Segment Start: Records
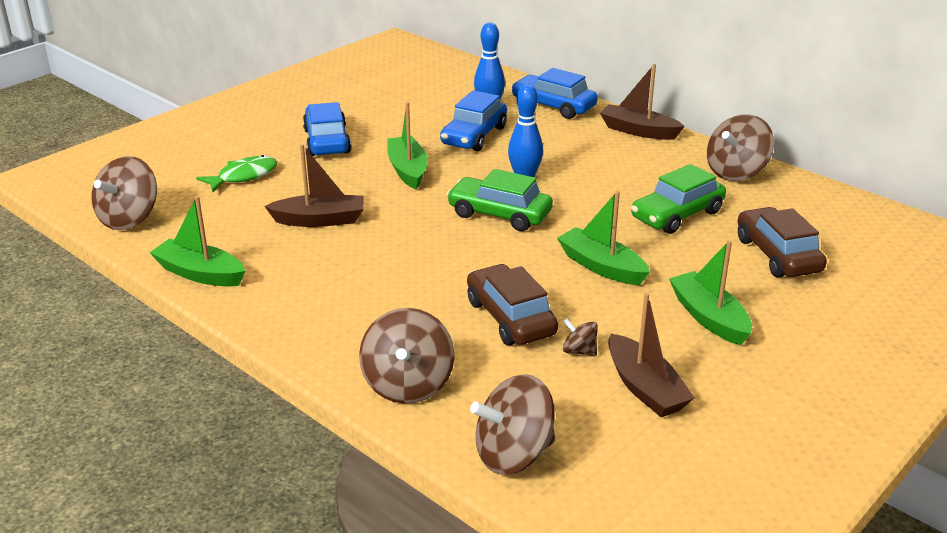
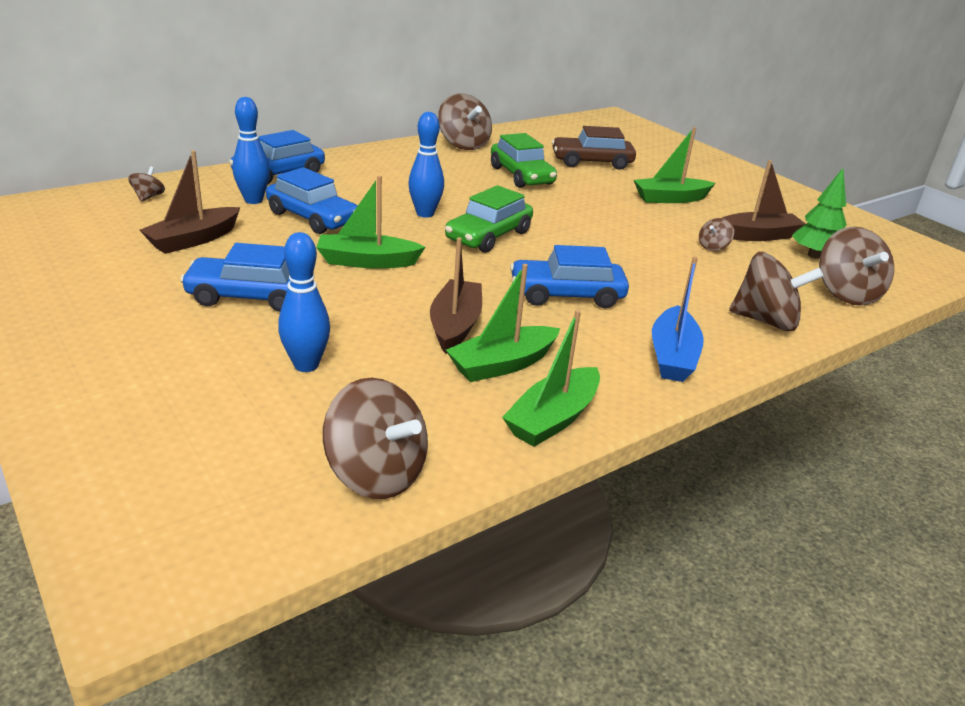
camera: 80 degrees left, 0 degrees up
(243, 176) = (306, 365): green fish -> blue bowling pin
(311, 326) = (672, 356): none -> blue boat
(400, 264) = (566, 295): none -> blue car
(462, 75) = (148, 197): none -> brown spinning top
(510, 318) = (665, 262): brown car -> none
(601, 267) = (593, 216): green boat -> green boat (502, 364)
(616, 435) = (814, 255): none -> green tree
(639, 131) = (365, 156): brown boat -> brown boat (194, 240)

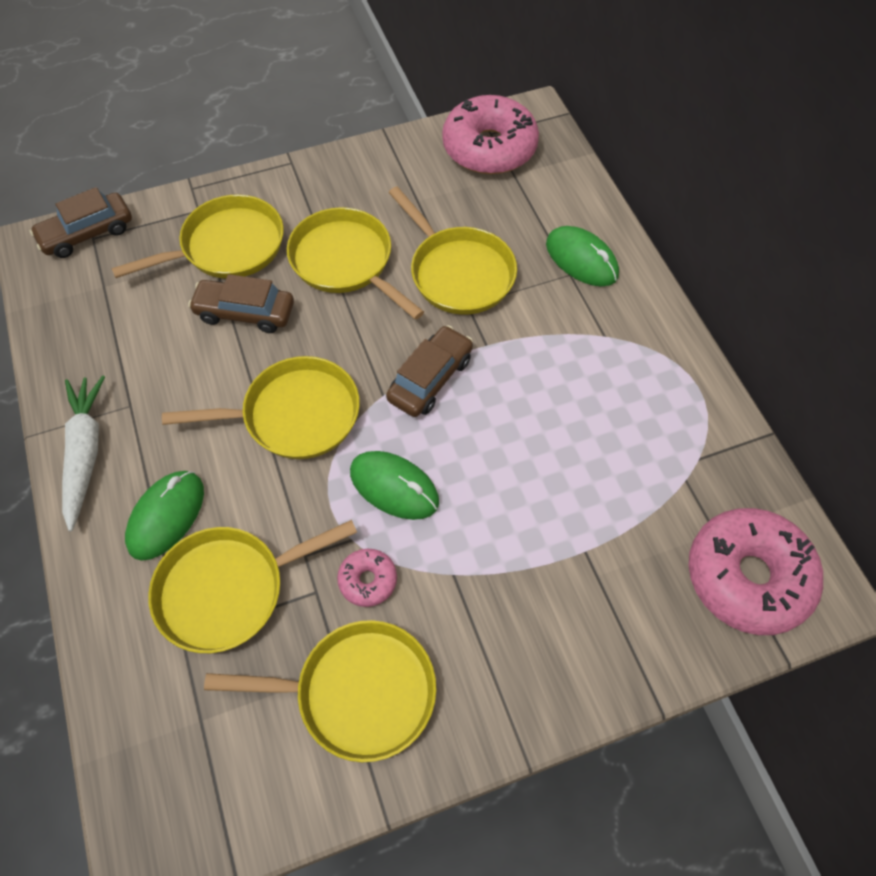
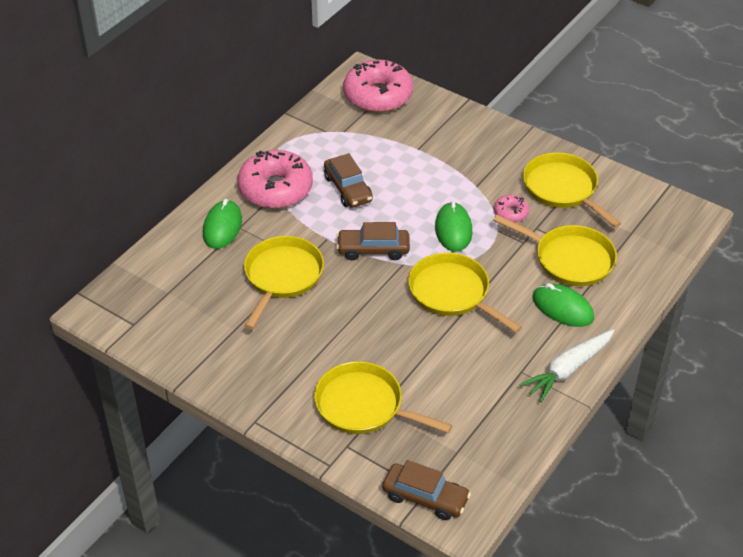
camera: 125 degrees left, 15 degrees down
(166, 516) = (562, 308): green mouse -> green mouse turned 45 degrees clockwise
(245, 312) = (406, 361): brown car -> brown car (348, 189)
(345, 262) = (321, 335): yellow pan -> none
(489, 148) = (150, 317): pink donut -> pink donut (275, 189)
Segment End: Records
Task prompt:
All of the records should be output exactly as they stand, with pictures omitted.

Answer for this exercise:
camera: 80 degrees left, 0 degrees up
(243, 176) = (306, 365): green fish -> blue bowling pin
(311, 326) = (672, 356): none -> blue boat
(400, 264) = (566, 295): none -> blue car
(462, 75) = (148, 197): none -> brown spinning top
(510, 318) = (665, 262): brown car -> none
(601, 267) = (593, 216): green boat -> green boat (502, 364)
(616, 435) = (814, 255): none -> green tree
(639, 131) = (365, 156): brown boat -> brown boat (194, 240)

camera: 125 degrees left, 15 degrees down
(166, 516) = (562, 308): green mouse -> green mouse turned 45 degrees clockwise
(245, 312) = (406, 361): brown car -> brown car (348, 189)
(345, 262) = (321, 335): yellow pan -> none
(489, 148) = (150, 317): pink donut -> pink donut (275, 189)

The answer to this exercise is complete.